*** THE DATA ***

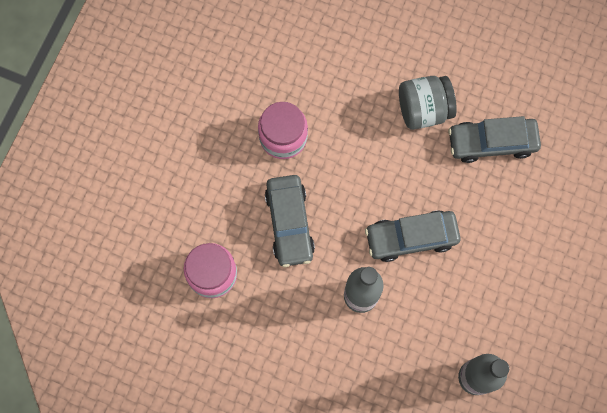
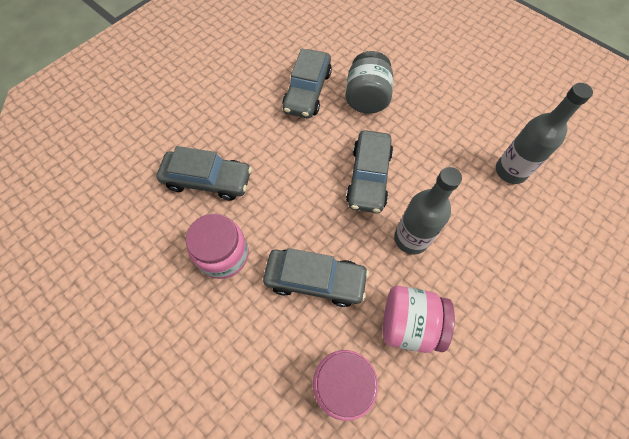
camera: 70 degrees left, 10 degrees down
grey jar [399,76,457,130] -> grey jar moved to [345,51,393,114]
none -> grey car [157,146,252,201]
none -> pink jar [383,286,455,353]

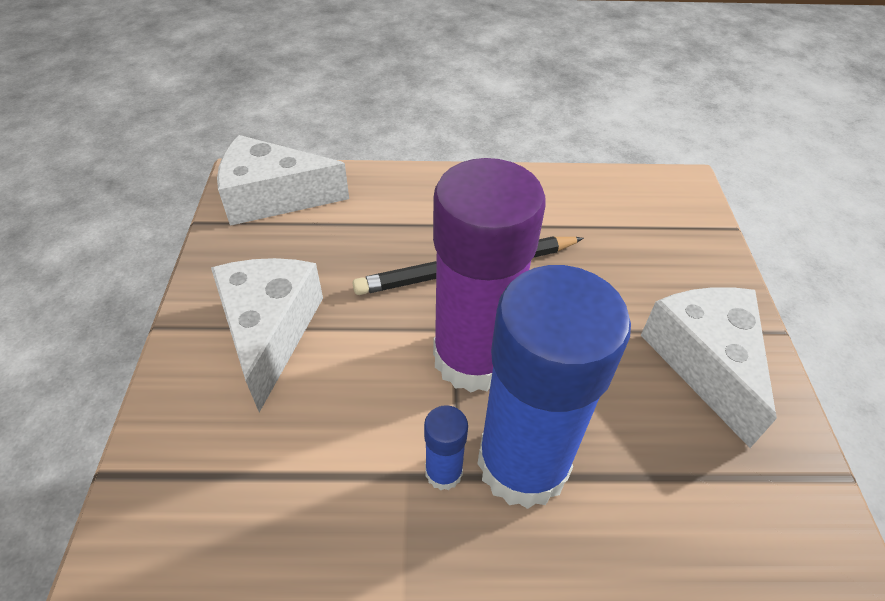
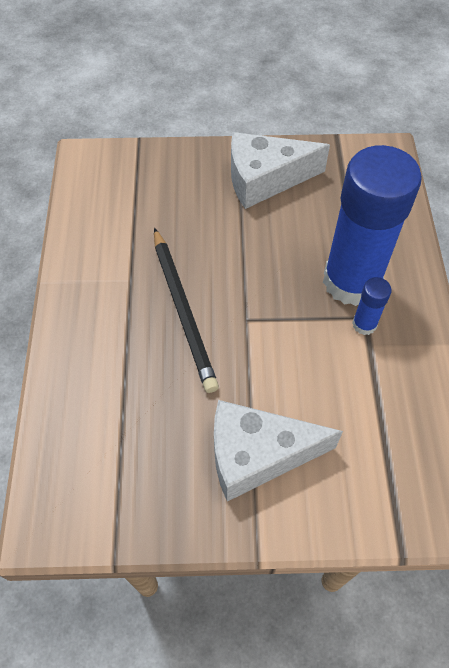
camera: 90 degrees left, 10 degrees up
white cheese [217,135,349,226] -> none
purple glue stick [433,158,546,392] -> none

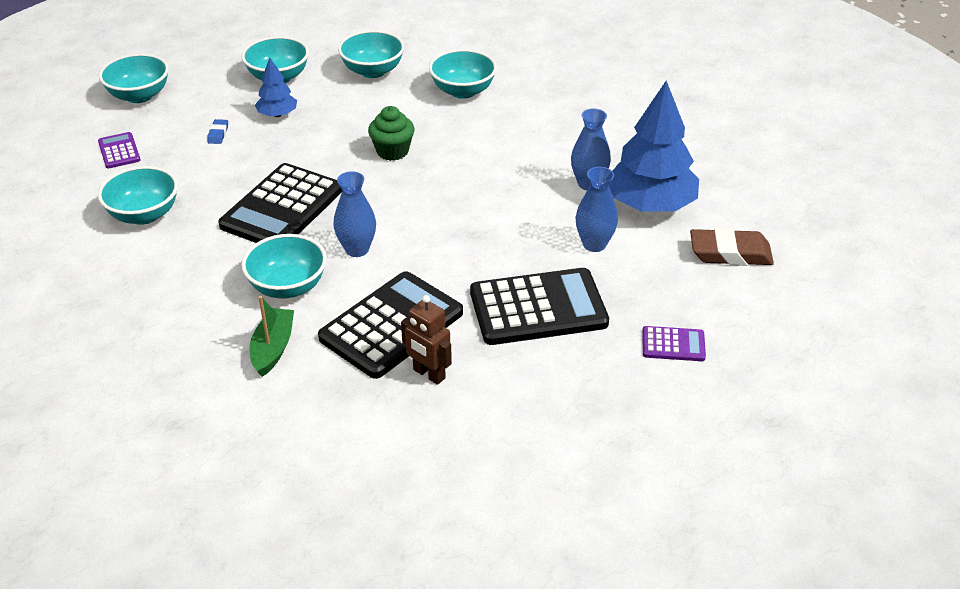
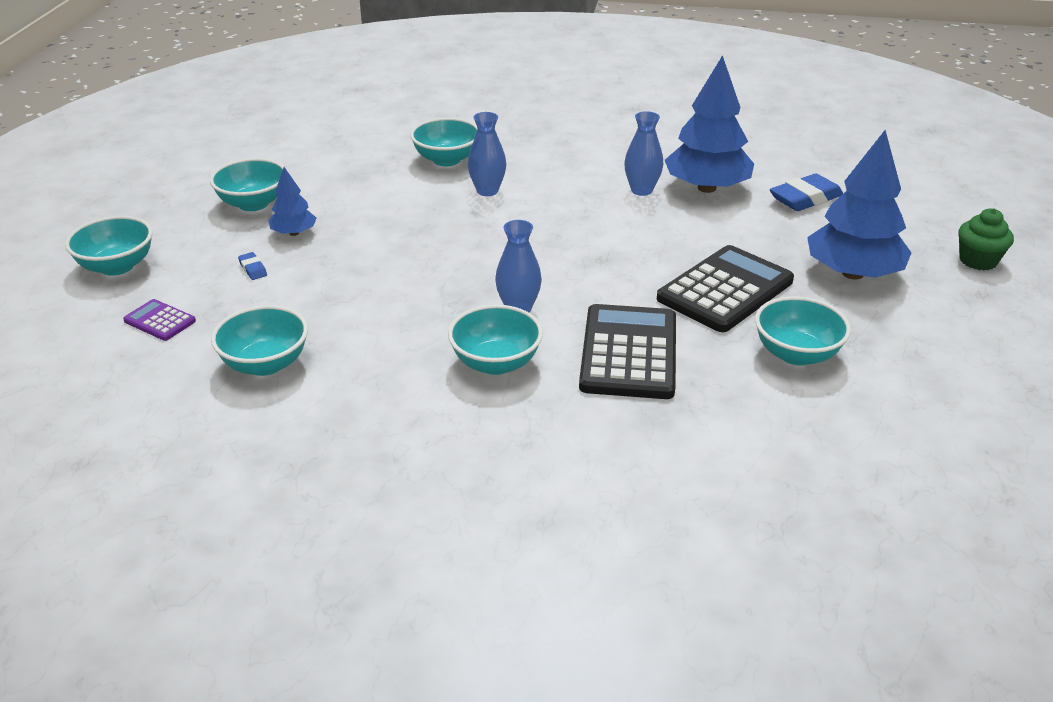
camera: 35 degrees left, 5 degrees down
black calculator [218,163,342,243] -> none
green boat [249,296,294,377] -> none
turquoise bowl [338,30,405,78] -> turquoise bowl moved to [755,296,851,366]
green cupcake [368,106,414,161] -> green cupcake moved to [958,208,1014,270]
brown robot [401,295,452,385] -> none
blue vase [576,167,618,252] -> blue vase moved to [468,112,506,196]
purple calculator [642,326,706,361] -> blue tree [807,130,912,280]
brown eraser [690,228,774,266] -> blue eraser [770,173,843,211]

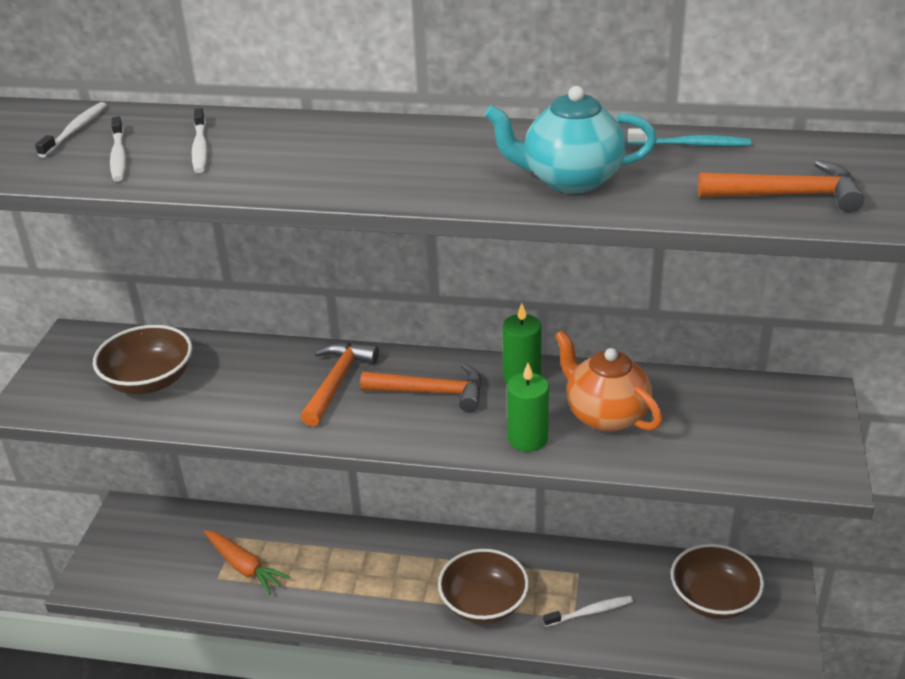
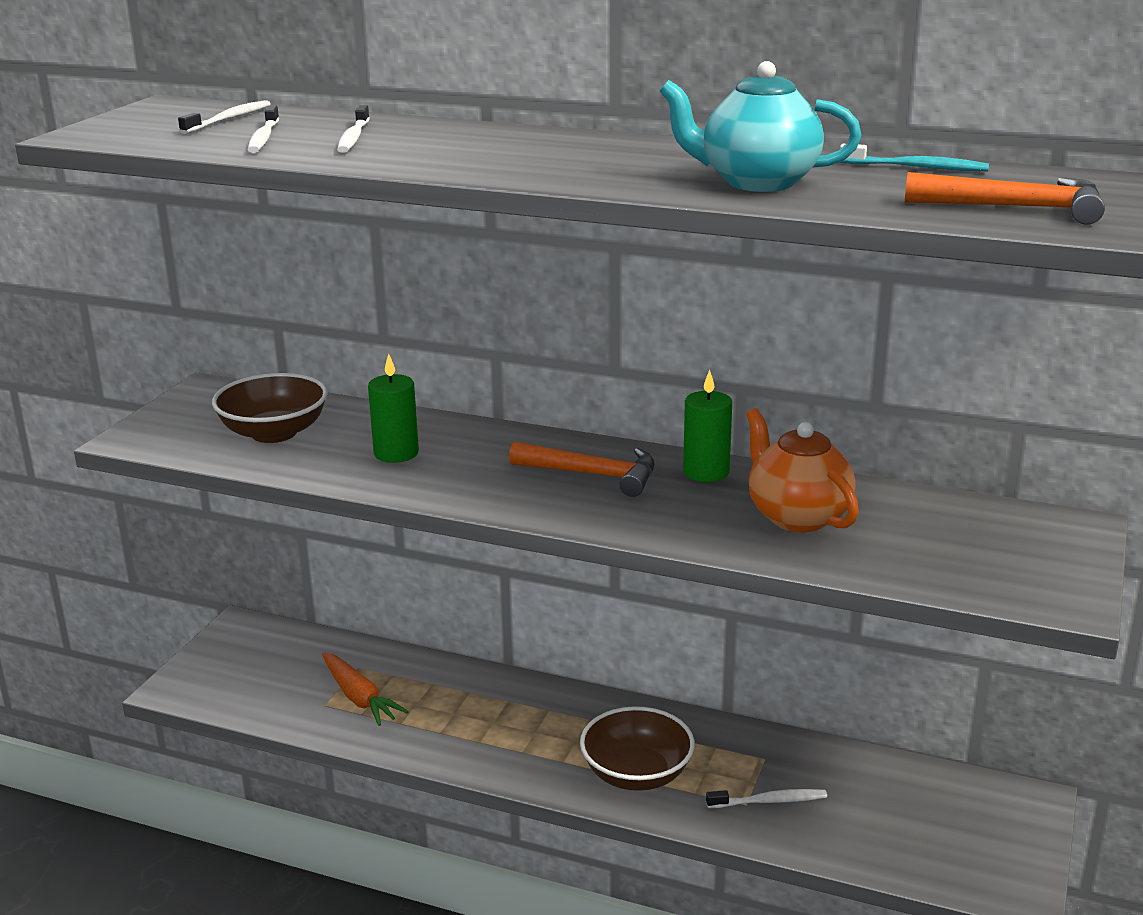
camera: 10 degrees right, 10 degrees down
orange hammer [300,342,379,427] -> none
green candle [507,363,549,452] -> green candle moved to [368,354,419,463]
brown bowl [671,544,764,619] -> none

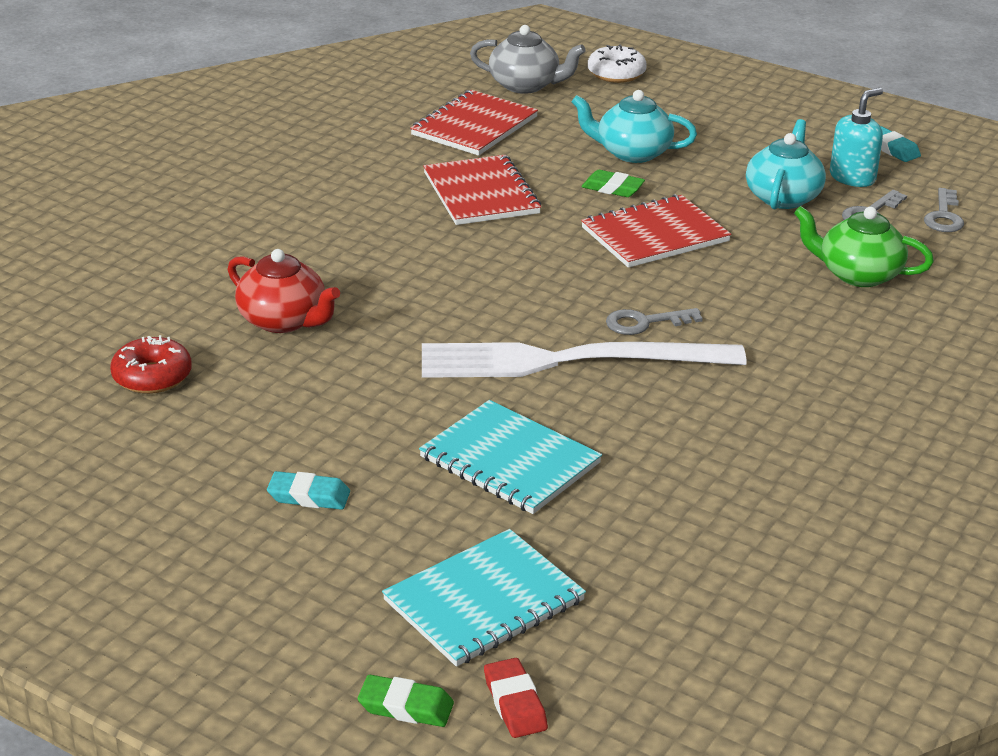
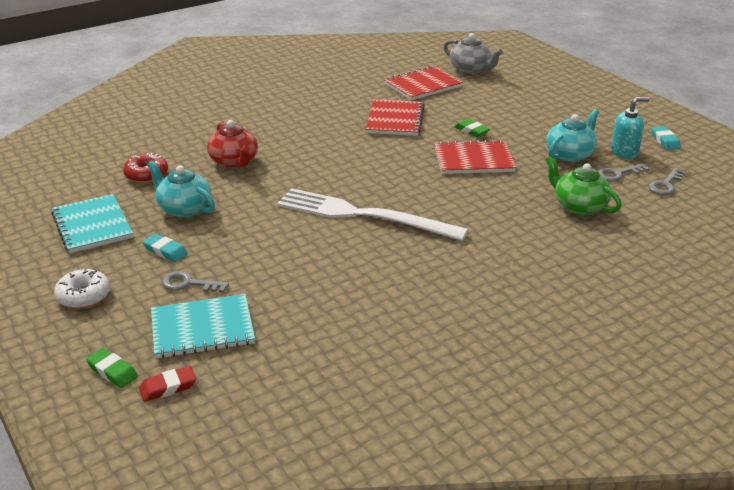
camera: 25 degrees right, 0 degrees up
turquoise notebook [419,400,602,514] -> turquoise notebook moved to [51,194,133,253]
red eraser [484,658,548,738] -> red eraser turned 60 degrees clockwise [139,366,196,402]
turquoise teapot [572,90,697,163] -> turquoise teapot moved to [147,161,215,217]
white donut [588,44,647,83] -> white donut moved to [54,268,110,309]
grey key [606,308,703,335] -> grey key moved to [161,271,229,293]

*** End of THE DATA ***

Restate word for word the lines running from the line that holds "red eraser [484,658,548,738]" to the final line of the entries.

RESULT FOR THIS TASK:
red eraser [484,658,548,738] -> red eraser turned 60 degrees clockwise [139,366,196,402]
turquoise teapot [572,90,697,163] -> turquoise teapot moved to [147,161,215,217]
white donut [588,44,647,83] -> white donut moved to [54,268,110,309]
grey key [606,308,703,335] -> grey key moved to [161,271,229,293]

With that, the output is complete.